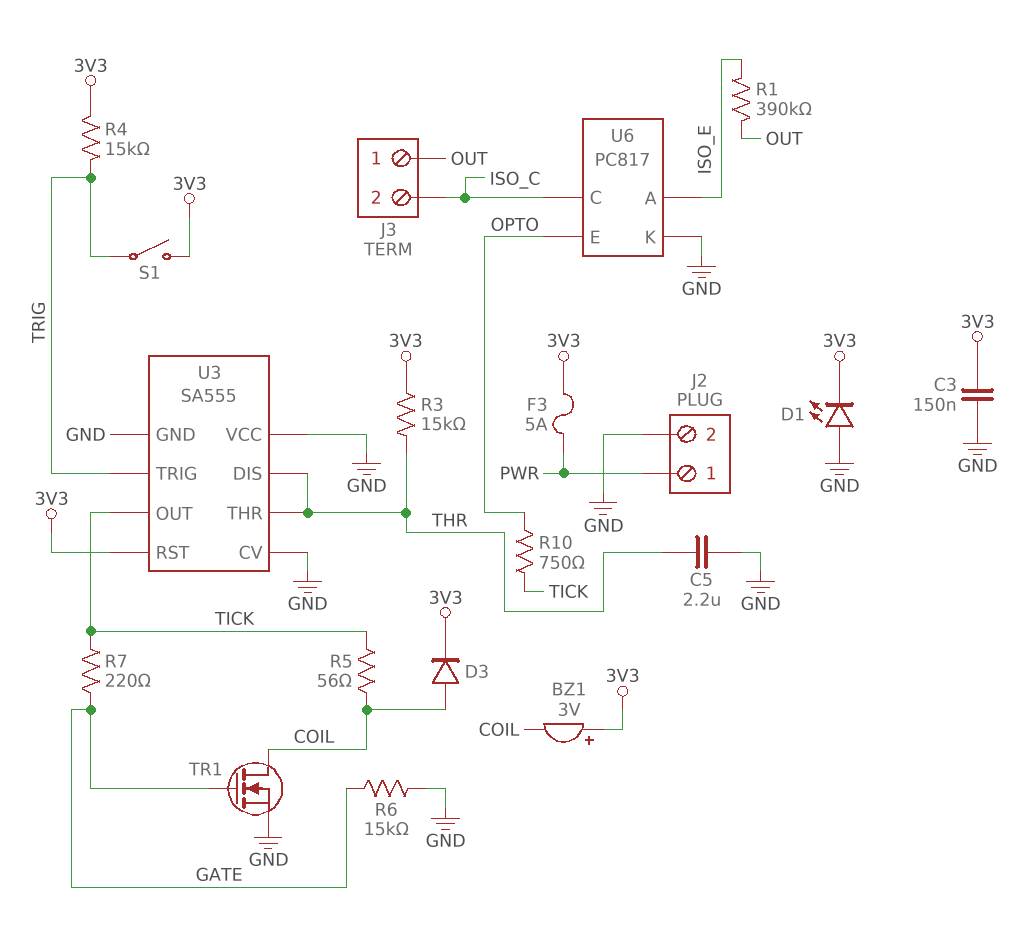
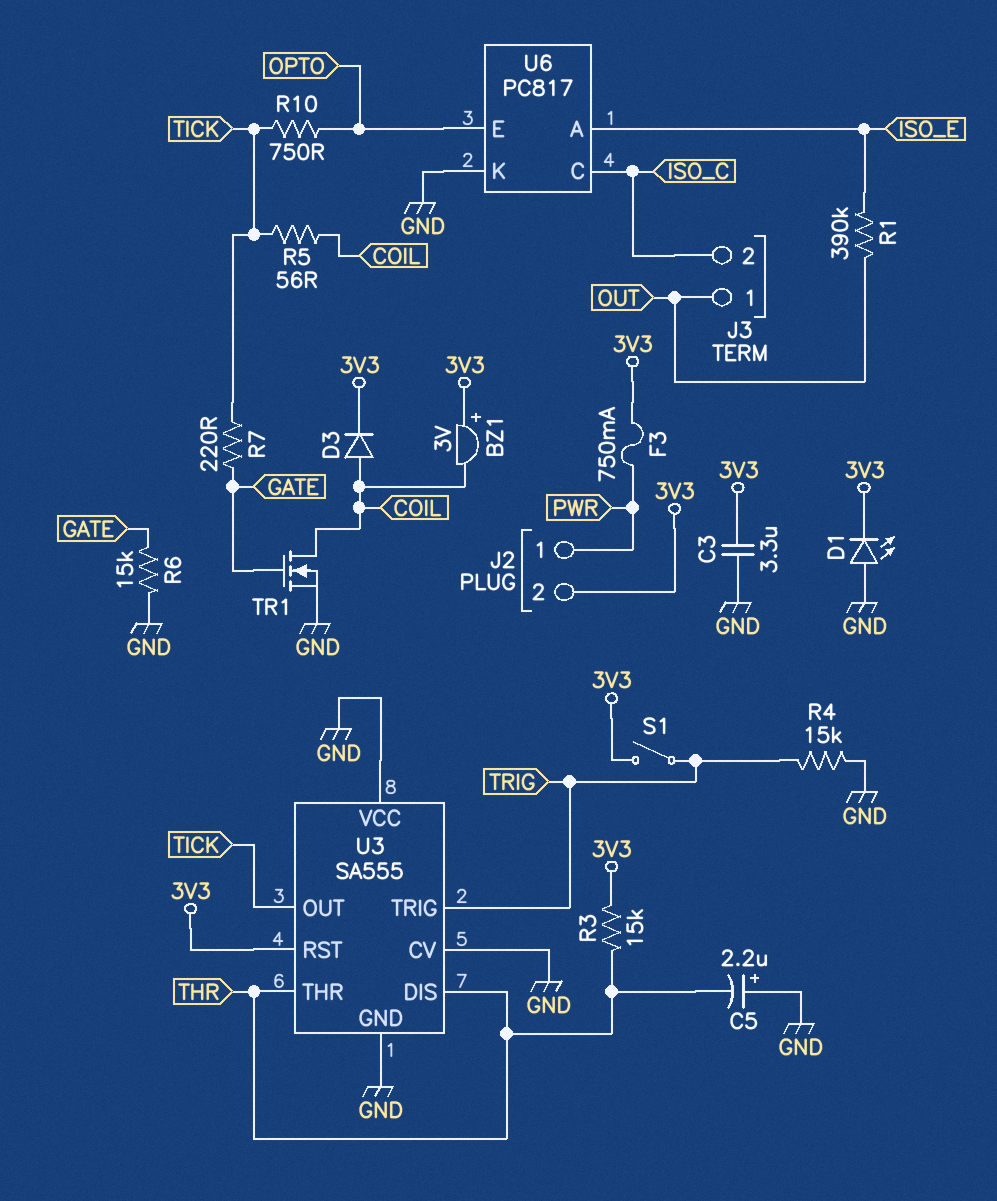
C3: 150nF (3V3, GND) -> 3.3uF (3V3, GND)
C5: 2.2uF (GND, THR) -> 2.2uF (plus GND, minus THR)
F3: 5A (3V3, PWR) -> 750mA (3V3, PWR)
J2 pin 2: GND -> 3V3
R4: 15k (3V3, TRIG) -> 15k (GND, TRIG)

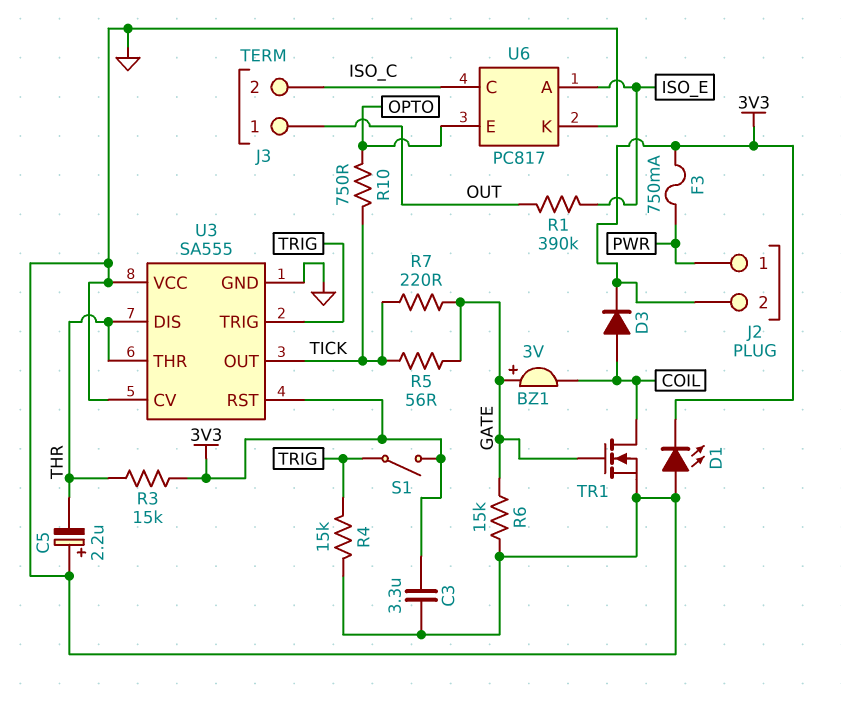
BZ1: buzzer 3V (plus 3V3, minus COIL) -> buzzer 3V (plus GATE, minus COIL)
R5: 56 (COIL, TICK) -> 56 (GATE, TICK)

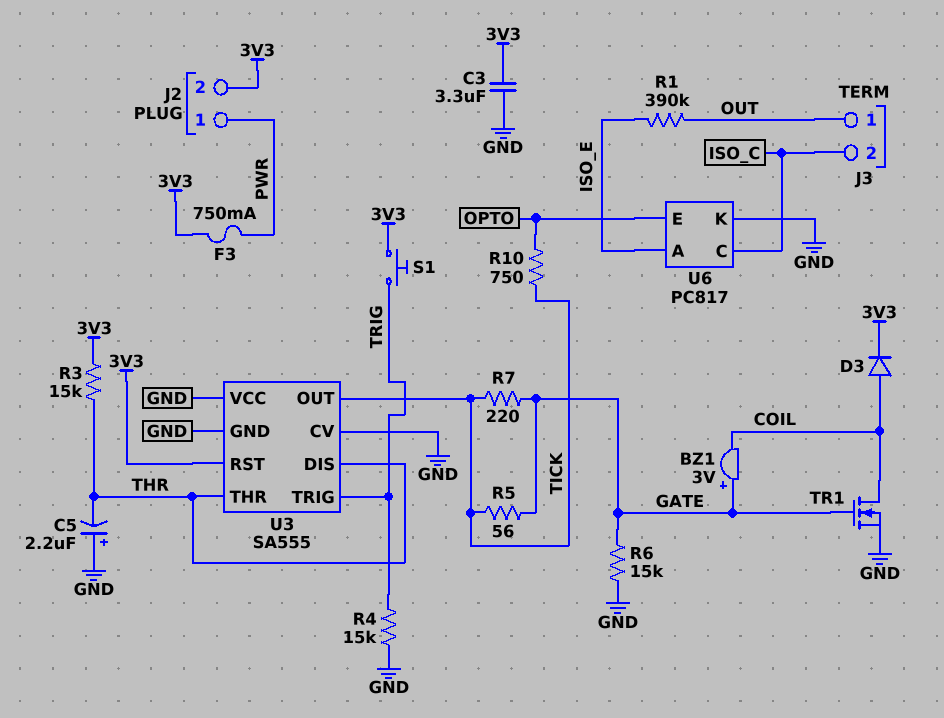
D1: LED (A GND, K 3V3) -> none
S1: switch (3V3, TRIG) -> button (3V3, TRIG)

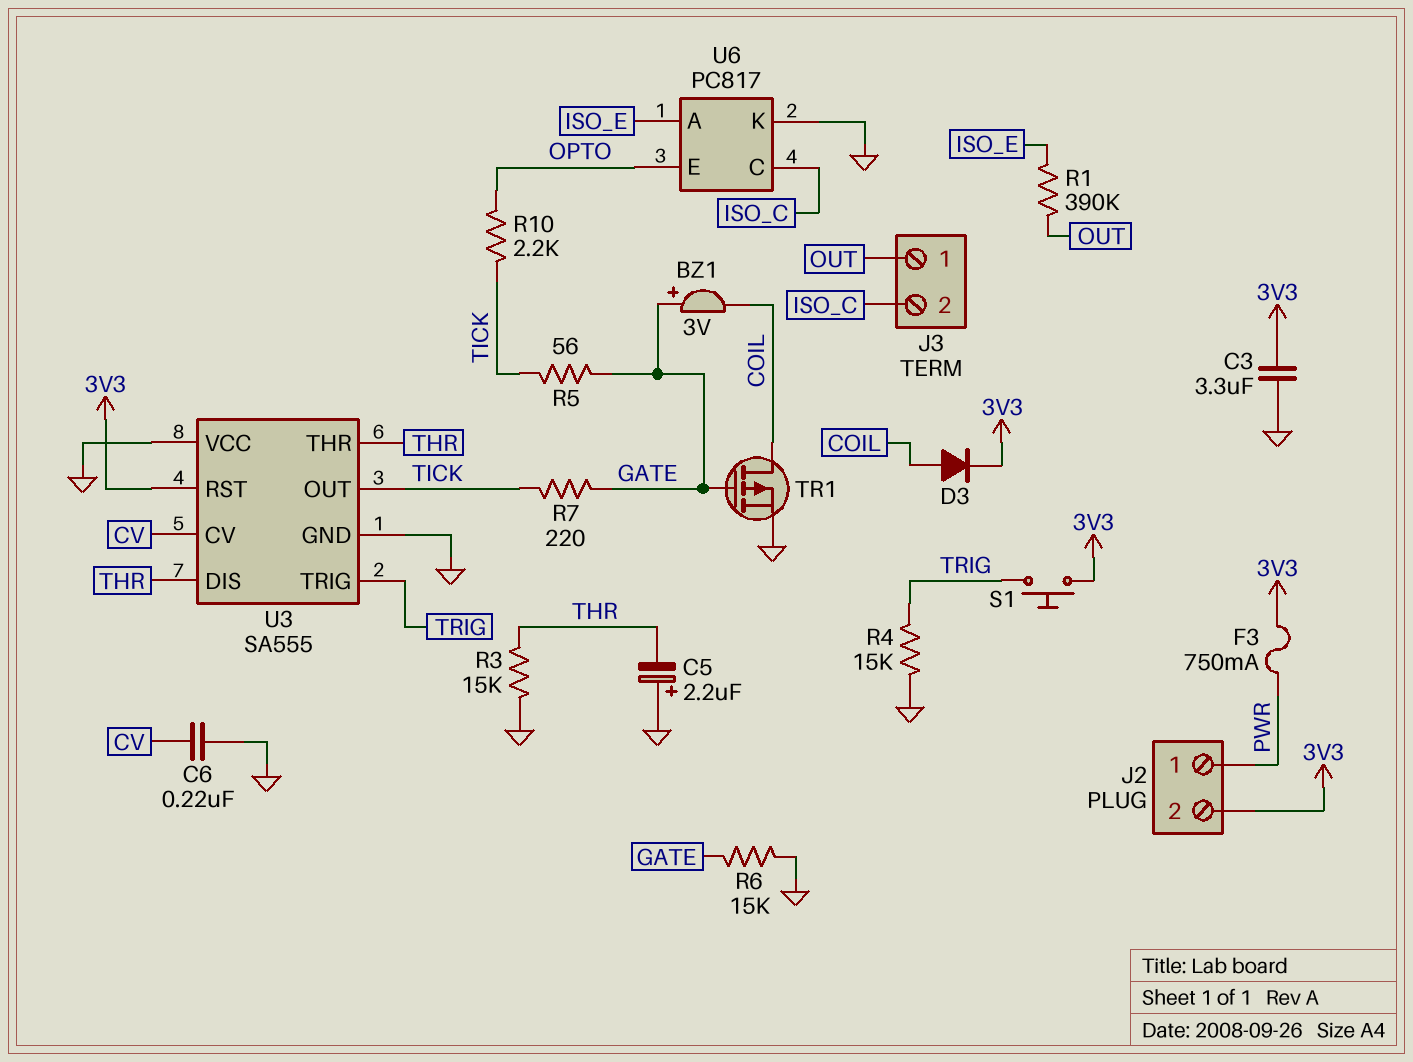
C6: none -> 220nF (CV, GND)
R3: 15k (3V3, THR) -> 15k (GND, THR)
R10: 750 (OPTO, TICK) -> 2.2k (OPTO, TICK)
TR1: NMOS (G GATE, D COIL, S GND) -> PMOS (G GATE, D COIL, S GND)
U3 pin CV: GND -> CV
=-=-=-=-=
__Try it__
Your task is to repeat the data above exactly while excluding the pictures.

__Answer space__
C3: 150nF (3V3, GND) -> 3.3uF (3V3, GND)
C5: 2.2uF (GND, THR) -> 2.2uF (plus GND, minus THR)
F3: 5A (3V3, PWR) -> 750mA (3V3, PWR)
J2 pin 2: GND -> 3V3
R4: 15k (3V3, TRIG) -> 15k (GND, TRIG)

BZ1: buzzer 3V (plus 3V3, minus COIL) -> buzzer 3V (plus GATE, minus COIL)
R5: 56 (COIL, TICK) -> 56 (GATE, TICK)

D1: LED (A GND, K 3V3) -> none
S1: switch (3V3, TRIG) -> button (3V3, TRIG)

C6: none -> 220nF (CV, GND)
R3: 15k (3V3, THR) -> 15k (GND, THR)
R10: 750 (OPTO, TICK) -> 2.2k (OPTO, TICK)
TR1: NMOS (G GATE, D COIL, S GND) -> PMOS (G GATE, D COIL, S GND)
U3 pin CV: GND -> CV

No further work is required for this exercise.